▸ **EXERCISE REQUIREMENTS**:
Your answer should hold exactly the lines from the one with "D203: LED red" through the final line of the data below, reproduced as written.

▸ **MATERIAL SHOWN**:

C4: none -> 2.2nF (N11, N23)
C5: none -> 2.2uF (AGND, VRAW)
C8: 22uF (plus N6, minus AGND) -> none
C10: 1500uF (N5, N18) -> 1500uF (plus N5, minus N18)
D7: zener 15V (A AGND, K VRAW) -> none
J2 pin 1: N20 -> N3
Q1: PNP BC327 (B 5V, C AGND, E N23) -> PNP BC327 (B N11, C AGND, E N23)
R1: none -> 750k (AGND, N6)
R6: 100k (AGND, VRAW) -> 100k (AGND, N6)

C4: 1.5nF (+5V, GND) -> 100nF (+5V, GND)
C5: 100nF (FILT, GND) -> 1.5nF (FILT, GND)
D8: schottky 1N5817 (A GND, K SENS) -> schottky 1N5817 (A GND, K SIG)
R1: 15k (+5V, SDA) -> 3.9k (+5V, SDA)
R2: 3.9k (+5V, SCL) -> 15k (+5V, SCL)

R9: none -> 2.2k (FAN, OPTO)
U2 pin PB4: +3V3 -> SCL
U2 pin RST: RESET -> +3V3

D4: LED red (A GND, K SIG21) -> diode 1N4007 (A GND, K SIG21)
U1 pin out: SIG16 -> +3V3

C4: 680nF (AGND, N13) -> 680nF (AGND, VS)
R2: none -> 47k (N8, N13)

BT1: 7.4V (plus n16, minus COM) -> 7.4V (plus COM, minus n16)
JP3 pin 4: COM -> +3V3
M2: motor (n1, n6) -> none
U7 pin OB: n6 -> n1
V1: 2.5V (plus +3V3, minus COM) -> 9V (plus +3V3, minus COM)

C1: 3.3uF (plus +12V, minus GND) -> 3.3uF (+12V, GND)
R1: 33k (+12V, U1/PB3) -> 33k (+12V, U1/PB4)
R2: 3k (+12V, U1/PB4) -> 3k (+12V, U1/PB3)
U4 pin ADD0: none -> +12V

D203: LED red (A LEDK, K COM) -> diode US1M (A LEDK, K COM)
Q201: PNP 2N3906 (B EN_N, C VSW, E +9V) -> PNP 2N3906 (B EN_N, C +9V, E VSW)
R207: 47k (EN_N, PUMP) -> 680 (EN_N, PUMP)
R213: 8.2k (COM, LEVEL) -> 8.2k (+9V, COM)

▸ **PROBLEM SOLUTION**:
D203: LED red (A LEDK, K COM) -> diode US1M (A LEDK, K COM)
Q201: PNP 2N3906 (B EN_N, C VSW, E +9V) -> PNP 2N3906 (B EN_N, C +9V, E VSW)
R207: 47k (EN_N, PUMP) -> 680 (EN_N, PUMP)
R213: 8.2k (COM, LEVEL) -> 8.2k (+9V, COM)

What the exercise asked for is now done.